__INSTRUCTIONS TO FOLLOW__
Please copy each line of the records below that holds the word "none".

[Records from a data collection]
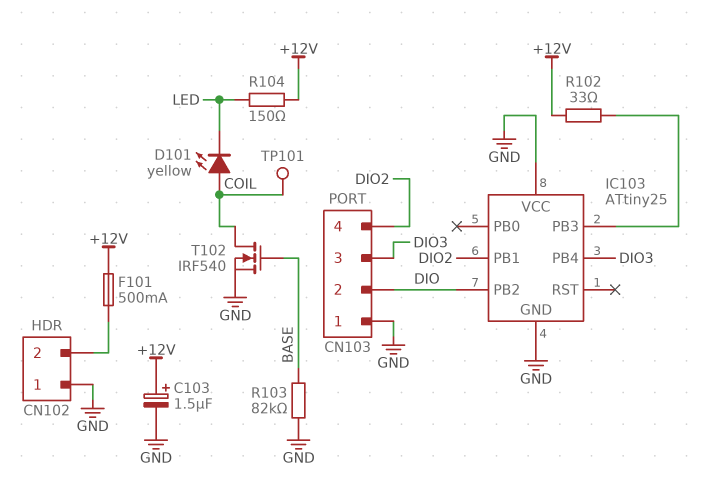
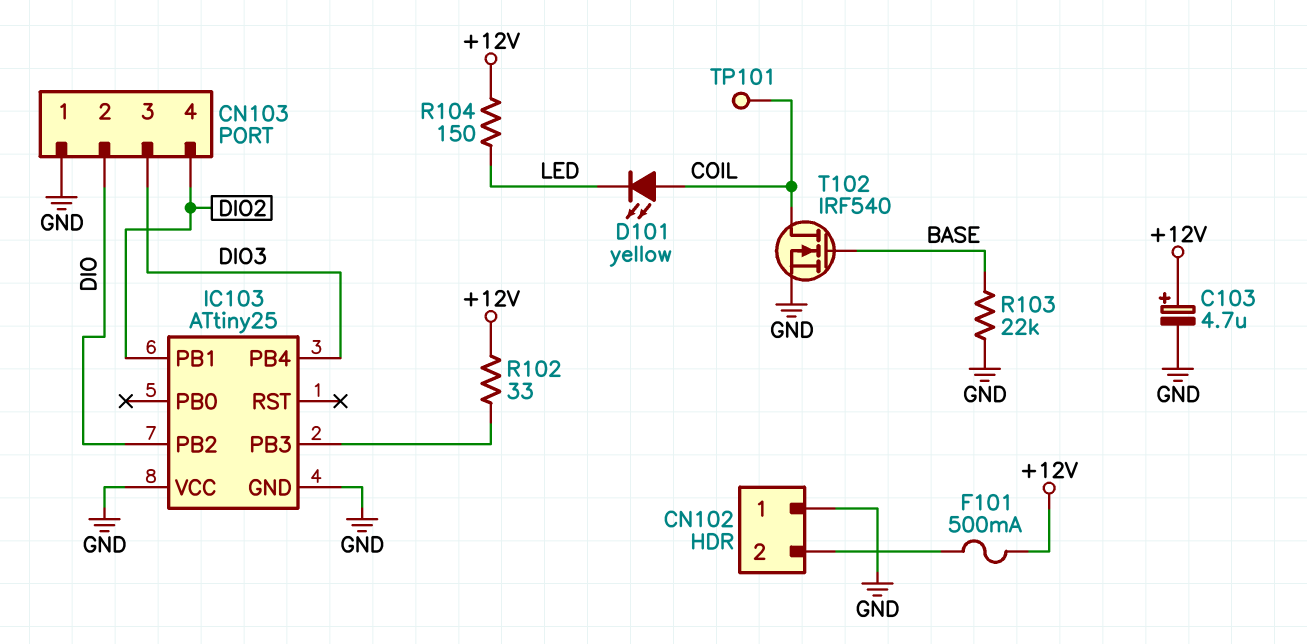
C103: 1.5uF (plus +12V, minus GND) -> 4.7uF (plus +12V, minus GND)
R103: 82k (BASE, GND) -> 22k (BASE, GND)

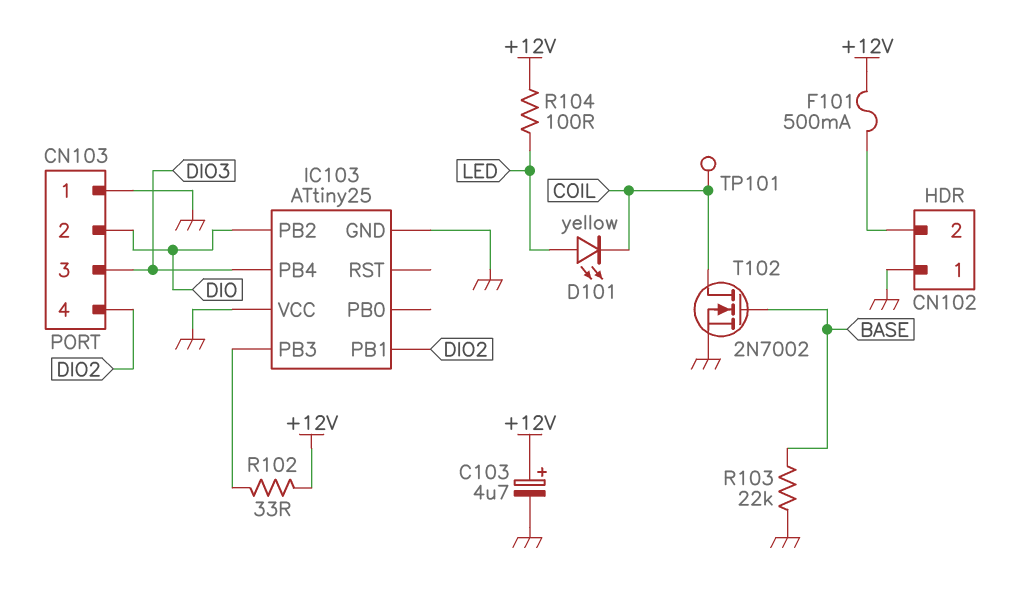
D101: LED yellow (A COIL, K LED) -> LED yellow (A LED, K COIL)
R104: 150 (+12V, LED) -> 100 (+12V, LED)
T102: NMOS IRF540 (G BASE, D COIL, S GND) -> NMOS 2N7002 (G BASE, D COIL, S GND)

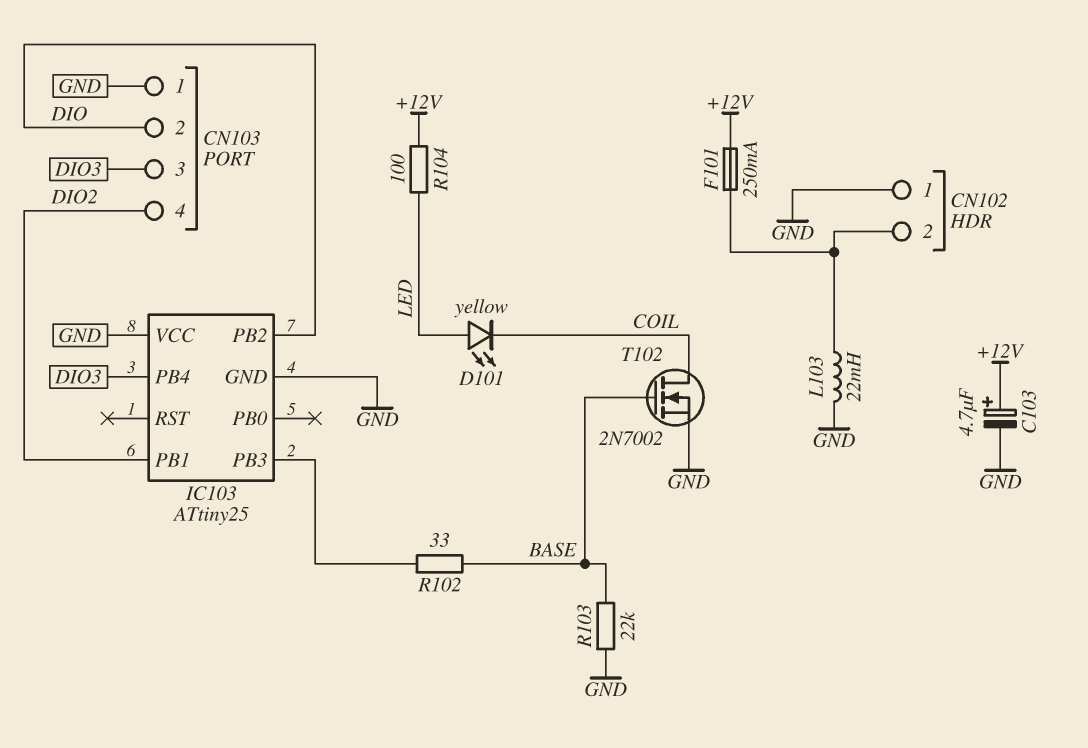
F101: 500mA (+12V, CN102/2) -> 250mA (+12V, CN102/2)
L103: none -> 22mH (CN102/2, GND)
R102: 33 (+12V, IC103/PB3) -> 33 (BASE, IC103/PB3)
TP101: test point (COIL) -> none

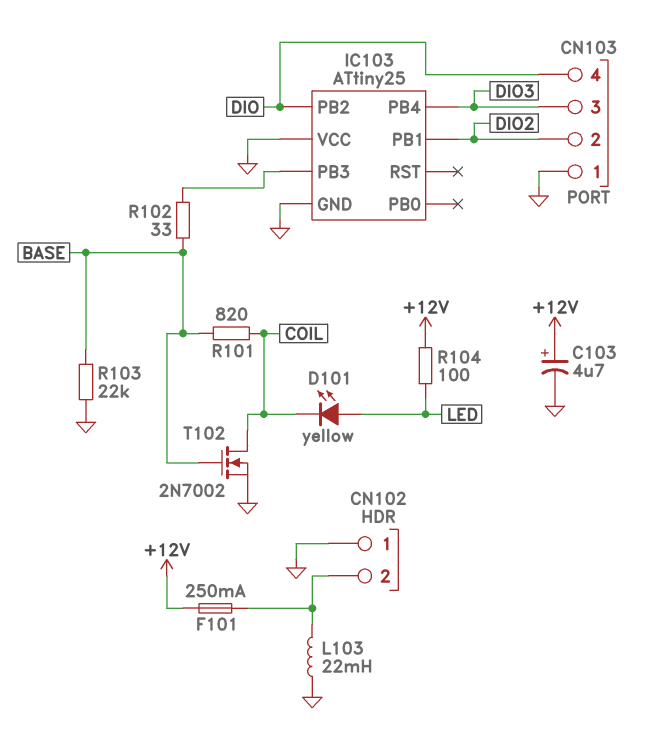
CN103 pin 2: DIO -> DIO2
CN103 pin 4: DIO2 -> DIO
R101: none -> 820 (BASE, COIL)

__REPLY__
L103: none -> 22mH (CN102/2, GND)
TP101: test point (COIL) -> none
R101: none -> 820 (BASE, COIL)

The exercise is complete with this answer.